Exactly as written, please set down all of the entries again, with no pictures.
━━━━
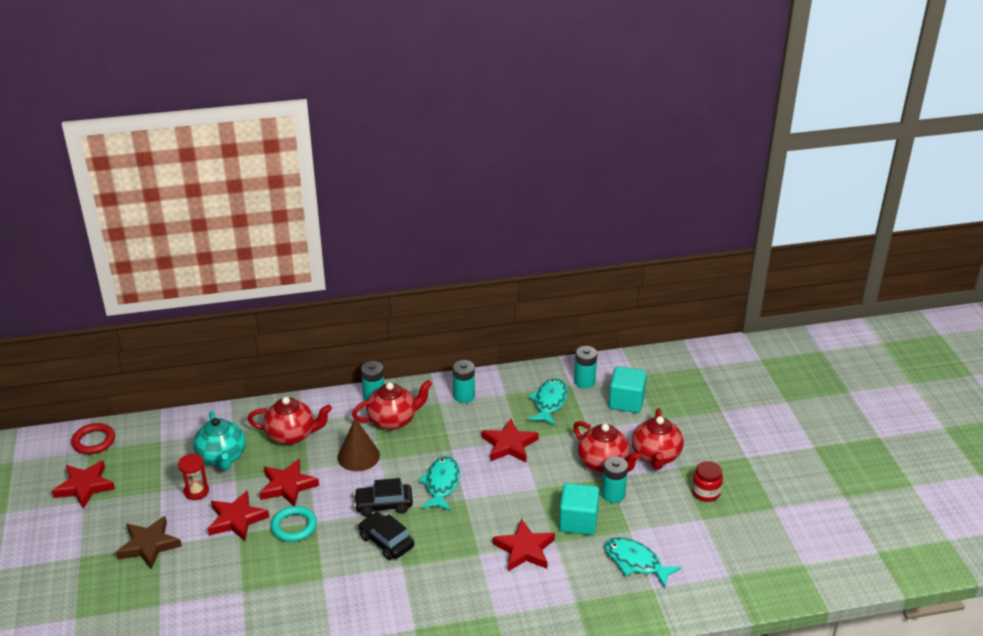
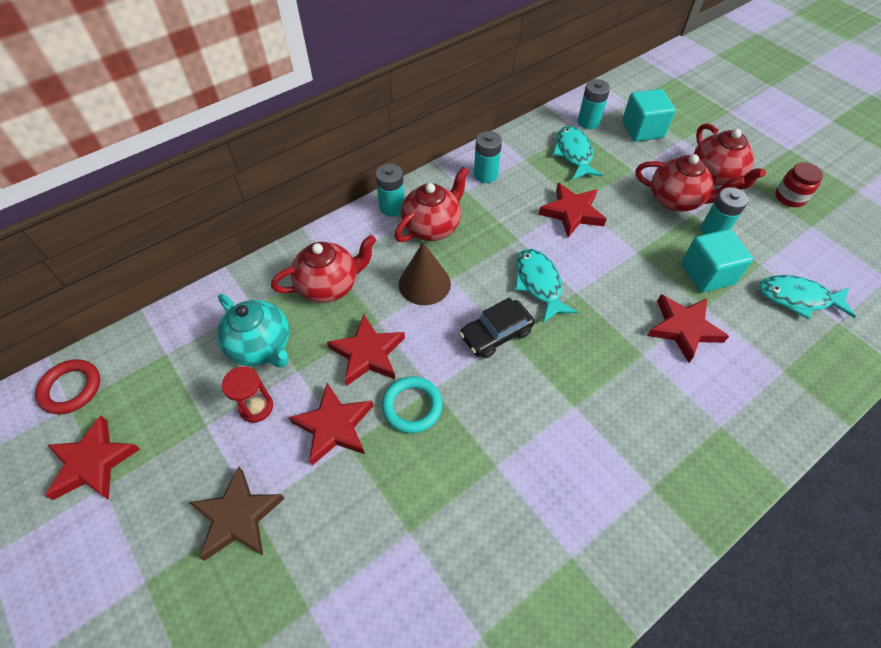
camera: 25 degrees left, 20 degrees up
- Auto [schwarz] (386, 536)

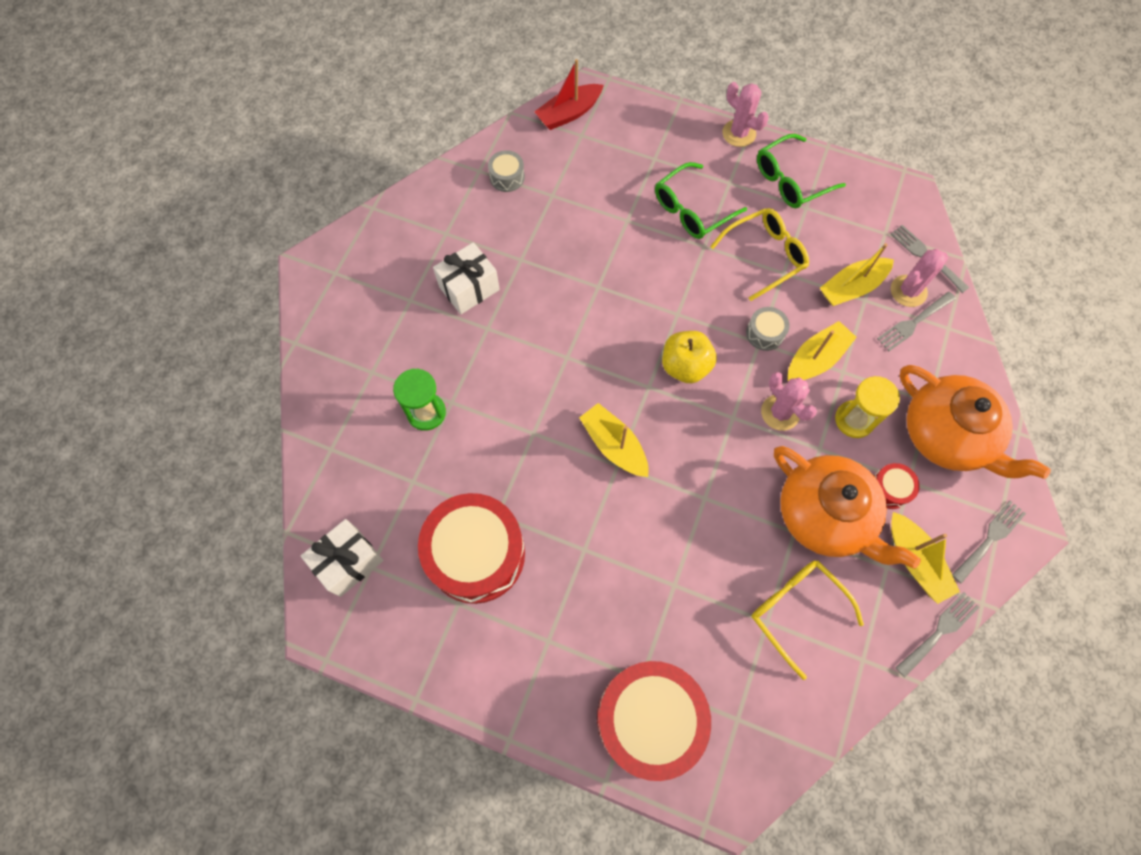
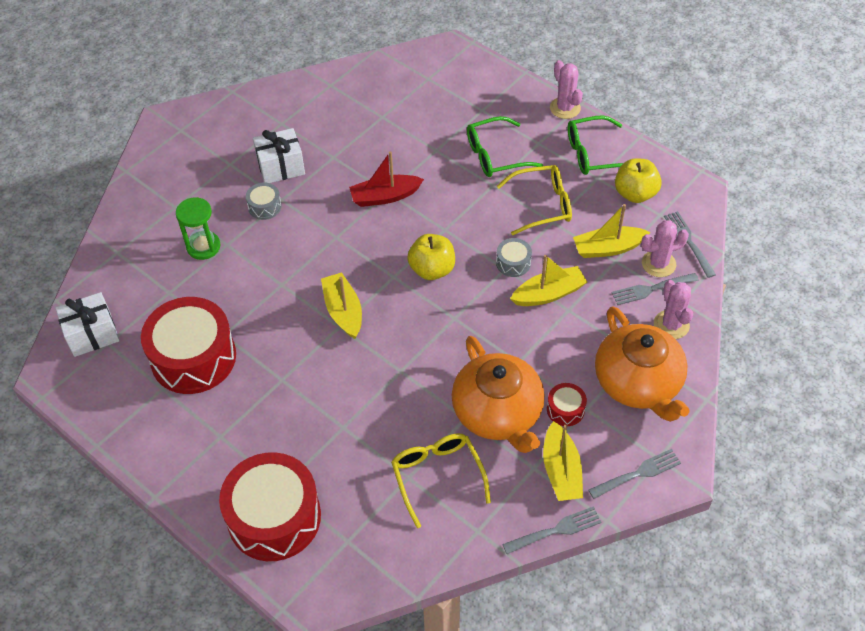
camera: 20 degrees right, 15 degrees down
~ Trommel [grau] (506, 171) to (264, 201)
~ Boot [rot] (569, 94) to (386, 179)
+ Apfel [gelb] (638, 180)
~ Kaktus [rosa] (789, 401) to (673, 309)
- Sanduhr [gelb] (867, 407)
━━━━
> **REPLY**
camera: 25 degrees left, 20 degrees up
- Auto [schwarz] (386, 536)

camera: 20 degrees right, 15 degrees down
~ Trommel [grau] (506, 171) to (264, 201)
~ Boot [rot] (569, 94) to (386, 179)
+ Apfel [gelb] (638, 180)
~ Kaktus [rosa] (789, 401) to (673, 309)
- Sanduhr [gelb] (867, 407)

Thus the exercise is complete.